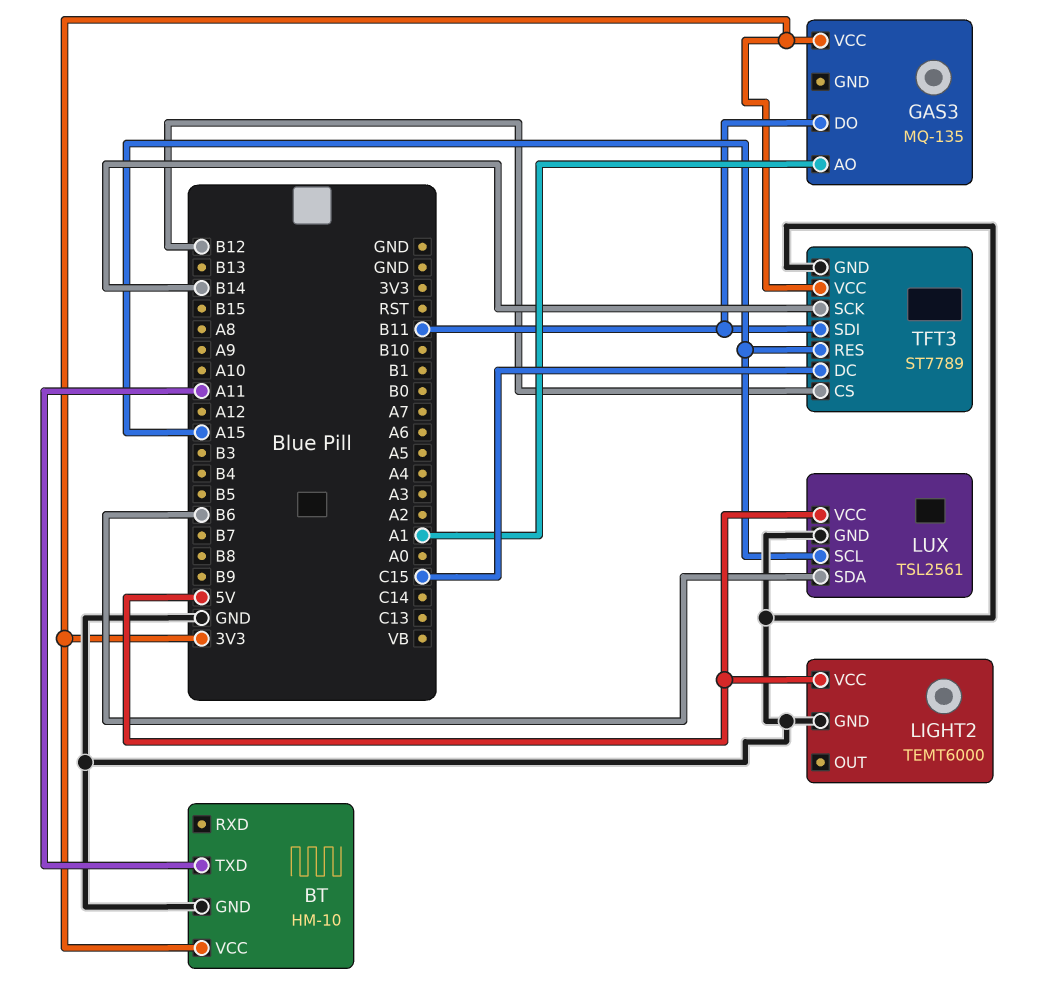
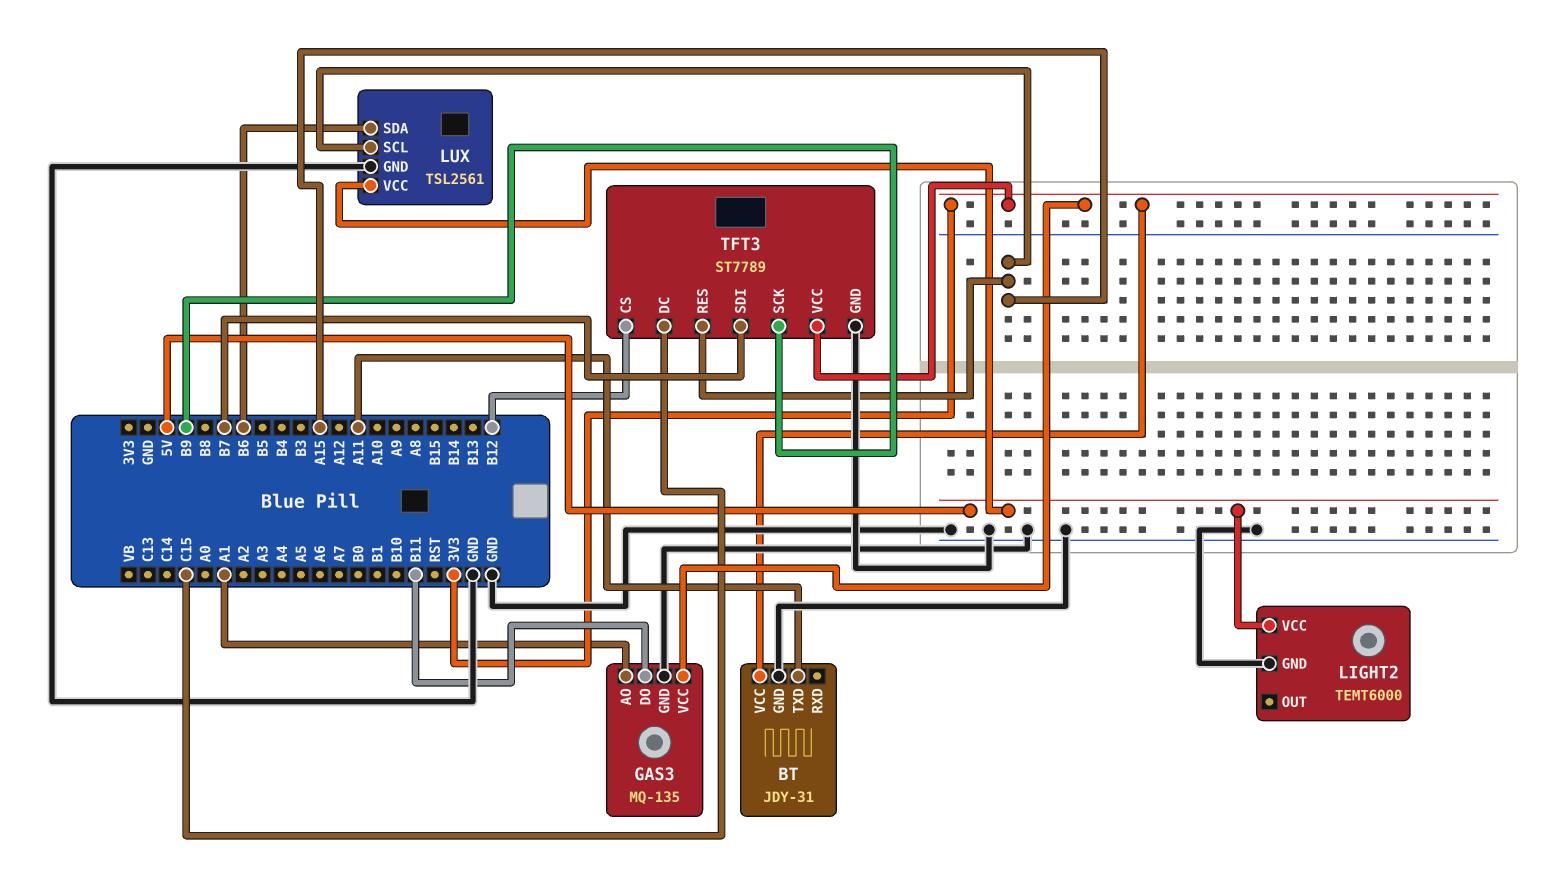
BT: HM-10 -> JDY-31
GAS3 pin GND: none -> GND
TFT3 pin SCK: B14 -> B9
TFT3 pin SDI: B11 -> B7

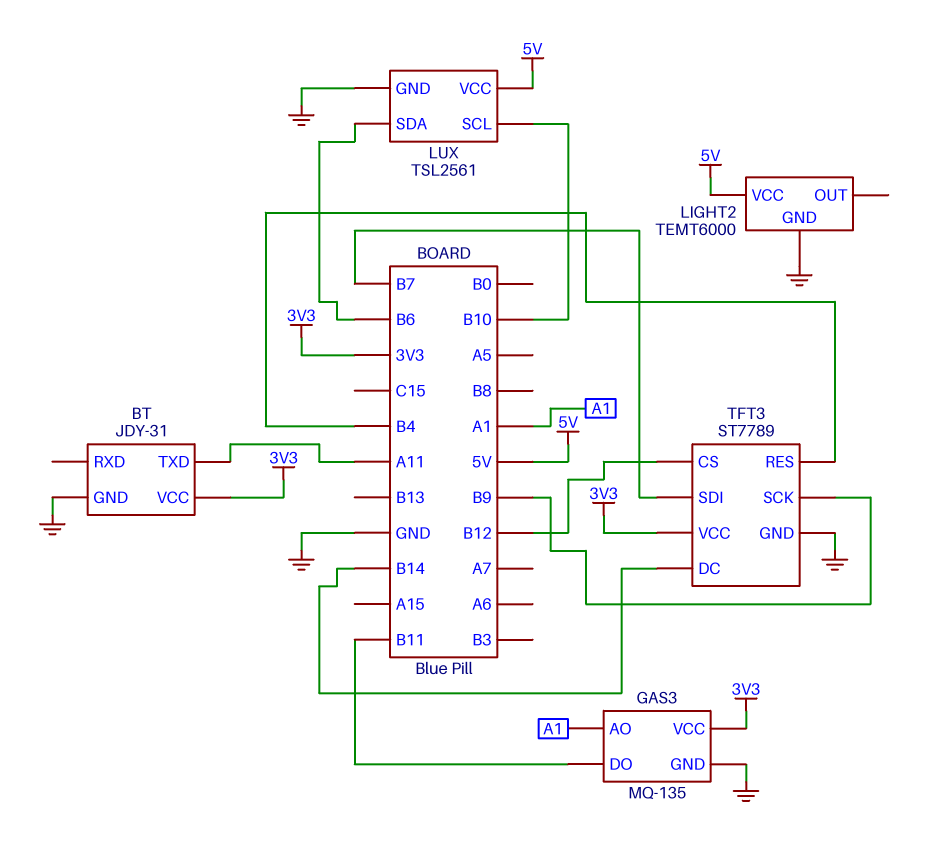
LUX pin SCL: A15 -> B10
TFT3 pin DC: C15 -> B14
TFT3 pin RES: A15 -> B4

◇ ◇ ◇ ◇ ◇ ◇ ◇

## Work instruction
In the copy, keep every line of the data above exactly and drop each picture.

## Response
BT: HM-10 -> JDY-31
GAS3 pin GND: none -> GND
TFT3 pin SCK: B14 -> B9
TFT3 pin SDI: B11 -> B7

LUX pin SCL: A15 -> B10
TFT3 pin DC: C15 -> B14
TFT3 pin RES: A15 -> B4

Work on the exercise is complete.